**Task instructions**
Copy the entries below, substituting "midpoint" for "center position" and leaving everything else unchanged.

(Entries on locating words and elements)
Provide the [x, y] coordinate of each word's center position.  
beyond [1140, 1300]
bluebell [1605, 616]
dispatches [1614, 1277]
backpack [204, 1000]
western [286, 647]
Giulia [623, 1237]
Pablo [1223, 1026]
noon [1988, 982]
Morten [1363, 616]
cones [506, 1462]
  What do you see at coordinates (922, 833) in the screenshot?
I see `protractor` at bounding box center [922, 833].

**Reply to the exercise**
Provide the [x, y] coordinate of each word's midpoint.  
beyond [1140, 1300]
bluebell [1605, 616]
dispatches [1614, 1277]
backpack [204, 1000]
western [286, 647]
Giulia [623, 1237]
Pablo [1223, 1026]
noon [1988, 982]
Morten [1363, 616]
cones [506, 1462]
  What do you see at coordinates (922, 833) in the screenshot?
I see `protractor` at bounding box center [922, 833].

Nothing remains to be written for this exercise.